Required work >> Scan the records below for the line containing "[marrón] [431 178]" and the line containing "[morado] [173 409]". Copy both, plus every line between, exactly.

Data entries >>

☆ ☆ ☆ ☆ ☆ ☆ ☆

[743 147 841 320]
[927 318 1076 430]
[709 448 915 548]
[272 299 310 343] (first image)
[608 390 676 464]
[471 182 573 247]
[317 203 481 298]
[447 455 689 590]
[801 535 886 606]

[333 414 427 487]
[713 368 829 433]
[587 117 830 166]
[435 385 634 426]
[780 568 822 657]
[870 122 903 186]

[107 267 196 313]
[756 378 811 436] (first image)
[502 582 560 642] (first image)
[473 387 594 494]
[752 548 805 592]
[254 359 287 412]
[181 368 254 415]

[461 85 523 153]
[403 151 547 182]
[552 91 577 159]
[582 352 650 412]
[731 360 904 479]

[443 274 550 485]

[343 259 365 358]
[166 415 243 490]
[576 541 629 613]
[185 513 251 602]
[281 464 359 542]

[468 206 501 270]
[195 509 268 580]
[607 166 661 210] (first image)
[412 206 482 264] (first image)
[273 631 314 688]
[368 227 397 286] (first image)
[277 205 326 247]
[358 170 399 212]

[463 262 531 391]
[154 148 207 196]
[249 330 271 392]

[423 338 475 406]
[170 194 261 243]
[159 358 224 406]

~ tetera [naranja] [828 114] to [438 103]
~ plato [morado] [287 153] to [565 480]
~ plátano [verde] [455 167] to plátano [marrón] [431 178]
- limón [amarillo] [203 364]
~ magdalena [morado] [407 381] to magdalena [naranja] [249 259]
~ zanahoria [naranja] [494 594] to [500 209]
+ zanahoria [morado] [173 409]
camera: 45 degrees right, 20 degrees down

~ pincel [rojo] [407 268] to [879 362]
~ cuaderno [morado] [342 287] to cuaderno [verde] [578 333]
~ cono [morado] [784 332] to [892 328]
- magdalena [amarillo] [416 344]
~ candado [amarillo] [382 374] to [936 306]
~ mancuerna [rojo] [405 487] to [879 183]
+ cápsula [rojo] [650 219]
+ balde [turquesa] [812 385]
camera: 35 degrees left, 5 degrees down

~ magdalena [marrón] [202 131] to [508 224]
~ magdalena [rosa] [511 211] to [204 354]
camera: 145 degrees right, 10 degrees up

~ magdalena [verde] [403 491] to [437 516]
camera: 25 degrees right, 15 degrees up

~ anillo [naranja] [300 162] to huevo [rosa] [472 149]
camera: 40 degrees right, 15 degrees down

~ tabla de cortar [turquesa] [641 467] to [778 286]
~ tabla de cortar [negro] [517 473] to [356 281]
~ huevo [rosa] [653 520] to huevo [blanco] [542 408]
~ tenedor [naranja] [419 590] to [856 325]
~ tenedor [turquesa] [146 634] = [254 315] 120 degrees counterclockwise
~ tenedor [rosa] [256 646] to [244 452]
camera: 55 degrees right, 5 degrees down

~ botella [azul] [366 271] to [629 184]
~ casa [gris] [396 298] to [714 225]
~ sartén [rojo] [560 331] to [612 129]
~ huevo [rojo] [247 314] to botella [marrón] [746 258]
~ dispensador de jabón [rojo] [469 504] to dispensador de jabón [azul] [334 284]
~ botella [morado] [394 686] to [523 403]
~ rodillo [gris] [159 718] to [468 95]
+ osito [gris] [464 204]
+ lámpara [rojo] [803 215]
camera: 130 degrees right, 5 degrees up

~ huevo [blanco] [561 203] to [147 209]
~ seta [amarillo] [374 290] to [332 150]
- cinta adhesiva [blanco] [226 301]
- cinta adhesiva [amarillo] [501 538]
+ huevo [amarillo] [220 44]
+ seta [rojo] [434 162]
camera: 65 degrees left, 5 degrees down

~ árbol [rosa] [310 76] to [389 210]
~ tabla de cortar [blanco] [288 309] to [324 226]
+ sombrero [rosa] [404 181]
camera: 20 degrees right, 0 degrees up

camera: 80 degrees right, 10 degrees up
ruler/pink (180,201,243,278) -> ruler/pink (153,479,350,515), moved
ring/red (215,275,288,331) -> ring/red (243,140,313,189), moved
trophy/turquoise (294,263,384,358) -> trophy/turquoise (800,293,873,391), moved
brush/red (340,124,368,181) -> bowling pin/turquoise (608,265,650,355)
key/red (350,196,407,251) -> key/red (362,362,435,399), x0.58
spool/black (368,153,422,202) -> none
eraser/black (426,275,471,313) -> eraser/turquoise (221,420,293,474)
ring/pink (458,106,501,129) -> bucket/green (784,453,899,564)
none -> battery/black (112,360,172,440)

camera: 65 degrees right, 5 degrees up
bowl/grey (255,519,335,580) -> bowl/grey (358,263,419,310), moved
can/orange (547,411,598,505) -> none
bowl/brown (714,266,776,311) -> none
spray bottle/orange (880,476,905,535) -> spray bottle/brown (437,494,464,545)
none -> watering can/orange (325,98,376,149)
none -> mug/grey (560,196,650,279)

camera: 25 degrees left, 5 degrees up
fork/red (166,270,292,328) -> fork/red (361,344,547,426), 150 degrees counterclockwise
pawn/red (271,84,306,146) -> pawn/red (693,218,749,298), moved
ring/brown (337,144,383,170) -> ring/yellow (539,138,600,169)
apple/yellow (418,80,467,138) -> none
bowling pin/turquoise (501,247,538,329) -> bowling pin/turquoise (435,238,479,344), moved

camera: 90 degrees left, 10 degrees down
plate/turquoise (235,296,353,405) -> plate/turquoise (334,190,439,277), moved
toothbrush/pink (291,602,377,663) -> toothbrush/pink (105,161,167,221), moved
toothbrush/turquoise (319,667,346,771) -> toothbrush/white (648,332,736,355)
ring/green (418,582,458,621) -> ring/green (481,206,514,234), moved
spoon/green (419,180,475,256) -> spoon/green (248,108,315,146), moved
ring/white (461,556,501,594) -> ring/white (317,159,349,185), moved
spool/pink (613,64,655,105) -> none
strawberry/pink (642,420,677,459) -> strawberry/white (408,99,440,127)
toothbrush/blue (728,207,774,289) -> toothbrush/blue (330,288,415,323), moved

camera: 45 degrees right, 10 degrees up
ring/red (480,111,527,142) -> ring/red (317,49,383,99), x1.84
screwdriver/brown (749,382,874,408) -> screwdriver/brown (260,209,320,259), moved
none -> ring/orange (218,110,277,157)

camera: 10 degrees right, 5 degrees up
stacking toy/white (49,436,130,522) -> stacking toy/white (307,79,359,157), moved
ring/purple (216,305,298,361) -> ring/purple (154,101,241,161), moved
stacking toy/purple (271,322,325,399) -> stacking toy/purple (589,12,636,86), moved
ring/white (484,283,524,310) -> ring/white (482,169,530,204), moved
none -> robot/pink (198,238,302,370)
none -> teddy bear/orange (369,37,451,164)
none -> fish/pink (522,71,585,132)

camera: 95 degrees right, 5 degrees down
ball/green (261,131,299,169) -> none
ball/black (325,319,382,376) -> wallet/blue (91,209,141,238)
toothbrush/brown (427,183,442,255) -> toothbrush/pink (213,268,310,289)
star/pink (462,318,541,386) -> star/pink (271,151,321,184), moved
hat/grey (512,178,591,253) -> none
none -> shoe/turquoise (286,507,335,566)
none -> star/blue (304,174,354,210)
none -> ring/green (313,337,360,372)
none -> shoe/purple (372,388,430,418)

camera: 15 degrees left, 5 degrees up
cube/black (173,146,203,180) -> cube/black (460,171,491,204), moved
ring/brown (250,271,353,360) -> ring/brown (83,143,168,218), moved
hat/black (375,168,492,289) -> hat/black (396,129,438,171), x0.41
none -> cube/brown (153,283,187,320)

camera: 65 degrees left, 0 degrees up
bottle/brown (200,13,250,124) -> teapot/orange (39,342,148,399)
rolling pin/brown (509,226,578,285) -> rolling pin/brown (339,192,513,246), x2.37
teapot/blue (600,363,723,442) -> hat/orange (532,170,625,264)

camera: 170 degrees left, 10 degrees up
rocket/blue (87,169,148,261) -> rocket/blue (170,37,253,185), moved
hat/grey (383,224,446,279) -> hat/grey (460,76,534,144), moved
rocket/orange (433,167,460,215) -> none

☆ ☆ ☆ ☆ ☆ ☆ ☆

Exercise solution >>
~ plátano [verde] [455 167] to plátano [marrón] [431 178]
- limón [amarillo] [203 364]
~ magdalena [morado] [407 381] to magdalena [naranja] [249 259]
~ zanahoria [naranja] [494 594] to [500 209]
+ zanahoria [morado] [173 409]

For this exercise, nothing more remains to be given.